>> Start SOURCE MATERIAL

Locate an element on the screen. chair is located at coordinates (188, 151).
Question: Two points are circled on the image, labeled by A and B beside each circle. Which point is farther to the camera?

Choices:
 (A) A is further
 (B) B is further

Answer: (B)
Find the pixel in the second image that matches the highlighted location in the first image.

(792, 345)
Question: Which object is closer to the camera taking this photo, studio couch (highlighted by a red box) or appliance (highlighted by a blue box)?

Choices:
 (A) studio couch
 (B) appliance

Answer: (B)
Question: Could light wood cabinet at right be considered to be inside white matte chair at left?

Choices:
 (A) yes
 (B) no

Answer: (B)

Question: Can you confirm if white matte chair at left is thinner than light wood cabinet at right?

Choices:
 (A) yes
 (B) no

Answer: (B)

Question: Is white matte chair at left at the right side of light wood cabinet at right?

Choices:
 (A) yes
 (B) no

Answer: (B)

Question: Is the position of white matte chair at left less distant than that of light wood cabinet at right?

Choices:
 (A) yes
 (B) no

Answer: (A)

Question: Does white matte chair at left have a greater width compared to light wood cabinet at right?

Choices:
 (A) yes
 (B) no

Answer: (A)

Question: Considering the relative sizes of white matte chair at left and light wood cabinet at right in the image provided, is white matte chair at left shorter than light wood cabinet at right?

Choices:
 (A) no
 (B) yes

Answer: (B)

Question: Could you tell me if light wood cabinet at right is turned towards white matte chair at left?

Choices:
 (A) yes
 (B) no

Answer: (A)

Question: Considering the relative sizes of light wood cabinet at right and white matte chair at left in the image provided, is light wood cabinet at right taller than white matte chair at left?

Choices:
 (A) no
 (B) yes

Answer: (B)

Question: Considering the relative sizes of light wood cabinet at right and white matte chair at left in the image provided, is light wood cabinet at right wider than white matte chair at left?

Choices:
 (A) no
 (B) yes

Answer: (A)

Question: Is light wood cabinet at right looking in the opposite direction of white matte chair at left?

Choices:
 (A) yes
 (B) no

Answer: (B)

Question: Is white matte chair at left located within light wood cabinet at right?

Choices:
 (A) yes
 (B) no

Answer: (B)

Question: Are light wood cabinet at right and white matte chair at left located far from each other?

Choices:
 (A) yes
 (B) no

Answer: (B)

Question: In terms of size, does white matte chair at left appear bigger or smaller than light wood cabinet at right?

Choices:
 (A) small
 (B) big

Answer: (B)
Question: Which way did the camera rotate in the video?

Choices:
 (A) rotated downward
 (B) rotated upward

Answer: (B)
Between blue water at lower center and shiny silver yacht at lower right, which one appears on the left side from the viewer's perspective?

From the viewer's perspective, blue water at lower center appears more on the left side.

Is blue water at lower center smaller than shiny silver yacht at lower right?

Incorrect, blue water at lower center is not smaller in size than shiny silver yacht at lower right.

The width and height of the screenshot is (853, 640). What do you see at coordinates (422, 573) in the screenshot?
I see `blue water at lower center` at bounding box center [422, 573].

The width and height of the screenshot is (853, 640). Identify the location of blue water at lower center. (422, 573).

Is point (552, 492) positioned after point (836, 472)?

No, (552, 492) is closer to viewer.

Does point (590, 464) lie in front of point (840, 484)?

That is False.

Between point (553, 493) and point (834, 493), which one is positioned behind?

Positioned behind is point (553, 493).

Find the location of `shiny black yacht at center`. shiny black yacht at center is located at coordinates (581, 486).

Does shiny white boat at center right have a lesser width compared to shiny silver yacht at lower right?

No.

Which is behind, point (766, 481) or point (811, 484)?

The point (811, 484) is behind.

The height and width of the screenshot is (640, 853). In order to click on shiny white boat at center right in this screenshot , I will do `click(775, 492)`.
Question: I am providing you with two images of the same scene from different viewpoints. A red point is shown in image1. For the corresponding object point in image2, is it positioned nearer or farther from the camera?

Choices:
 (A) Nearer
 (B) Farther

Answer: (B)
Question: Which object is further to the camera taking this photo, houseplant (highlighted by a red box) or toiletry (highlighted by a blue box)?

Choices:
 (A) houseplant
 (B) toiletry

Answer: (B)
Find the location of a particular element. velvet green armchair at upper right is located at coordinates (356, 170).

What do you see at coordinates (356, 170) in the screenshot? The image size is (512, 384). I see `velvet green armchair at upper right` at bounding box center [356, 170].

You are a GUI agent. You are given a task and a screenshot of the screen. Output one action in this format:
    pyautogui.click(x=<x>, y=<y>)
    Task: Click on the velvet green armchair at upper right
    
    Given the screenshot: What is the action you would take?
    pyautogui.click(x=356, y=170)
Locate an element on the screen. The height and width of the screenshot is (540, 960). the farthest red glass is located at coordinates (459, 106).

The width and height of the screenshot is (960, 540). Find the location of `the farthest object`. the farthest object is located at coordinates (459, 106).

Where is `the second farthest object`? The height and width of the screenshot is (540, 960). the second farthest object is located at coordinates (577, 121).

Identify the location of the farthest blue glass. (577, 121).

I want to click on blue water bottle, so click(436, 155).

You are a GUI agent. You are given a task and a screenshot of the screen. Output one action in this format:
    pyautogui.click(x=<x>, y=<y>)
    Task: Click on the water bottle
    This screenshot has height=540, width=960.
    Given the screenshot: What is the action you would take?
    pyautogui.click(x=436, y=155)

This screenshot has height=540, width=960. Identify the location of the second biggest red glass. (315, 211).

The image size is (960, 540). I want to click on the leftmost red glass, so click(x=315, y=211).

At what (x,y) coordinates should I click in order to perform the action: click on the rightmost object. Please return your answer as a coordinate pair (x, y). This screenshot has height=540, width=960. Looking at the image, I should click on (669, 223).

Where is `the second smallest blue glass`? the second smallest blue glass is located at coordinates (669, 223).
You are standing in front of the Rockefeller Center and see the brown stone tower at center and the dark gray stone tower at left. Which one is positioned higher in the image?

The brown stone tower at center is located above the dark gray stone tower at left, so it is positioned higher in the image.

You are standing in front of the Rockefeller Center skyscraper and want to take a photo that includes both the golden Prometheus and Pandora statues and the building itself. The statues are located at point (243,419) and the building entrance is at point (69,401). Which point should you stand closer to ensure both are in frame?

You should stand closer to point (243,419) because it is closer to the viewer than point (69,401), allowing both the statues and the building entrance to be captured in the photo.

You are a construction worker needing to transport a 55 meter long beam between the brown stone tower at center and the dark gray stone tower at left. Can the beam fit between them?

>> End SOURCE MATERIAL

§ SHORT TASK: Reproduce every one of the lines above word for word, in the same order.

§ RESPONSE TO THIS EXERCISE:
Locate an element on the screen. chair is located at coordinates (188, 151).
Question: Two points are circled on the image, labeled by A and B beside each circle. Which point is farther to the camera?

Choices:
 (A) A is further
 (B) B is further

Answer: (B)
Find the pixel in the second image that matches the highlighted location in the first image.

(792, 345)
Question: Which object is closer to the camera taking this photo, studio couch (highlighted by a red box) or appliance (highlighted by a blue box)?

Choices:
 (A) studio couch
 (B) appliance

Answer: (B)
Question: Could light wood cabinet at right be considered to be inside white matte chair at left?

Choices:
 (A) yes
 (B) no

Answer: (B)

Question: Can you confirm if white matte chair at left is thinner than light wood cabinet at right?

Choices:
 (A) yes
 (B) no

Answer: (B)

Question: Is white matte chair at left at the right side of light wood cabinet at right?

Choices:
 (A) yes
 (B) no

Answer: (B)

Question: Is the position of white matte chair at left less distant than that of light wood cabinet at right?

Choices:
 (A) yes
 (B) no

Answer: (A)

Question: Does white matte chair at left have a greater width compared to light wood cabinet at right?

Choices:
 (A) yes
 (B) no

Answer: (A)

Question: Considering the relative sizes of white matte chair at left and light wood cabinet at right in the image provided, is white matte chair at left shorter than light wood cabinet at right?

Choices:
 (A) no
 (B) yes

Answer: (B)

Question: Could you tell me if light wood cabinet at right is turned towards white matte chair at left?

Choices:
 (A) yes
 (B) no

Answer: (A)

Question: Considering the relative sizes of light wood cabinet at right and white matte chair at left in the image provided, is light wood cabinet at right taller than white matte chair at left?

Choices:
 (A) no
 (B) yes

Answer: (B)

Question: Considering the relative sizes of light wood cabinet at right and white matte chair at left in the image provided, is light wood cabinet at right wider than white matte chair at left?

Choices:
 (A) no
 (B) yes

Answer: (A)

Question: Is light wood cabinet at right looking in the opposite direction of white matte chair at left?

Choices:
 (A) yes
 (B) no

Answer: (B)

Question: Is white matte chair at left located within light wood cabinet at right?

Choices:
 (A) yes
 (B) no

Answer: (B)

Question: Are light wood cabinet at right and white matte chair at left located far from each other?

Choices:
 (A) yes
 (B) no

Answer: (B)

Question: In terms of size, does white matte chair at left appear bigger or smaller than light wood cabinet at right?

Choices:
 (A) small
 (B) big

Answer: (B)
Question: Which way did the camera rotate in the video?

Choices:
 (A) rotated downward
 (B) rotated upward

Answer: (B)
Between blue water at lower center and shiny silver yacht at lower right, which one appears on the left side from the viewer's perspective?

From the viewer's perspective, blue water at lower center appears more on the left side.

Is blue water at lower center smaller than shiny silver yacht at lower right?

Incorrect, blue water at lower center is not smaller in size than shiny silver yacht at lower right.

The width and height of the screenshot is (853, 640). What do you see at coordinates (422, 573) in the screenshot?
I see `blue water at lower center` at bounding box center [422, 573].

The width and height of the screenshot is (853, 640). Identify the location of blue water at lower center. (422, 573).

Is point (552, 492) positioned after point (836, 472)?

No, (552, 492) is closer to viewer.

Does point (590, 464) lie in front of point (840, 484)?

That is False.

Between point (553, 493) and point (834, 493), which one is positioned behind?

Positioned behind is point (553, 493).

Find the location of `shiny black yacht at center`. shiny black yacht at center is located at coordinates (581, 486).

Does shiny white boat at center right have a lesser width compared to shiny silver yacht at lower right?

No.

Which is behind, point (766, 481) or point (811, 484)?

The point (811, 484) is behind.

The height and width of the screenshot is (640, 853). In order to click on shiny white boat at center right in this screenshot , I will do `click(775, 492)`.
Question: I am providing you with two images of the same scene from different viewpoints. A red point is shown in image1. For the corresponding object point in image2, is it positioned nearer or farther from the camera?

Choices:
 (A) Nearer
 (B) Farther

Answer: (B)
Question: Which object is further to the camera taking this photo, houseplant (highlighted by a red box) or toiletry (highlighted by a blue box)?

Choices:
 (A) houseplant
 (B) toiletry

Answer: (B)
Find the location of a particular element. velvet green armchair at upper right is located at coordinates (356, 170).

What do you see at coordinates (356, 170) in the screenshot? The image size is (512, 384). I see `velvet green armchair at upper right` at bounding box center [356, 170].

You are a GUI agent. You are given a task and a screenshot of the screen. Output one action in this format:
    pyautogui.click(x=<x>, y=<y>)
    Task: Click on the velvet green armchair at upper right
    
    Given the screenshot: What is the action you would take?
    pyautogui.click(x=356, y=170)
Locate an element on the screen. The height and width of the screenshot is (540, 960). the farthest red glass is located at coordinates (459, 106).

The width and height of the screenshot is (960, 540). Find the location of `the farthest object`. the farthest object is located at coordinates (459, 106).

Where is `the second farthest object`? The height and width of the screenshot is (540, 960). the second farthest object is located at coordinates (577, 121).

Identify the location of the farthest blue glass. (577, 121).

I want to click on blue water bottle, so click(436, 155).

You are a GUI agent. You are given a task and a screenshot of the screen. Output one action in this format:
    pyautogui.click(x=<x>, y=<y>)
    Task: Click on the water bottle
    This screenshot has height=540, width=960.
    Given the screenshot: What is the action you would take?
    pyautogui.click(x=436, y=155)

This screenshot has height=540, width=960. Identify the location of the second biggest red glass. (315, 211).

The image size is (960, 540). I want to click on the leftmost red glass, so click(x=315, y=211).

At what (x,y) coordinates should I click in order to perform the action: click on the rightmost object. Please return your answer as a coordinate pair (x, y). This screenshot has height=540, width=960. Looking at the image, I should click on (669, 223).

Where is `the second smallest blue glass`? the second smallest blue glass is located at coordinates (669, 223).
You are standing in front of the Rockefeller Center and see the brown stone tower at center and the dark gray stone tower at left. Which one is positioned higher in the image?

The brown stone tower at center is located above the dark gray stone tower at left, so it is positioned higher in the image.

You are standing in front of the Rockefeller Center skyscraper and want to take a photo that includes both the golden Prometheus and Pandora statues and the building itself. The statues are located at point (243,419) and the building entrance is at point (69,401). Which point should you stand closer to ensure both are in frame?

You should stand closer to point (243,419) because it is closer to the viewer than point (69,401), allowing both the statues and the building entrance to be captured in the photo.

You are a construction worker needing to transport a 55 meter long beam between the brown stone tower at center and the dark gray stone tower at left. Can the beam fit between them?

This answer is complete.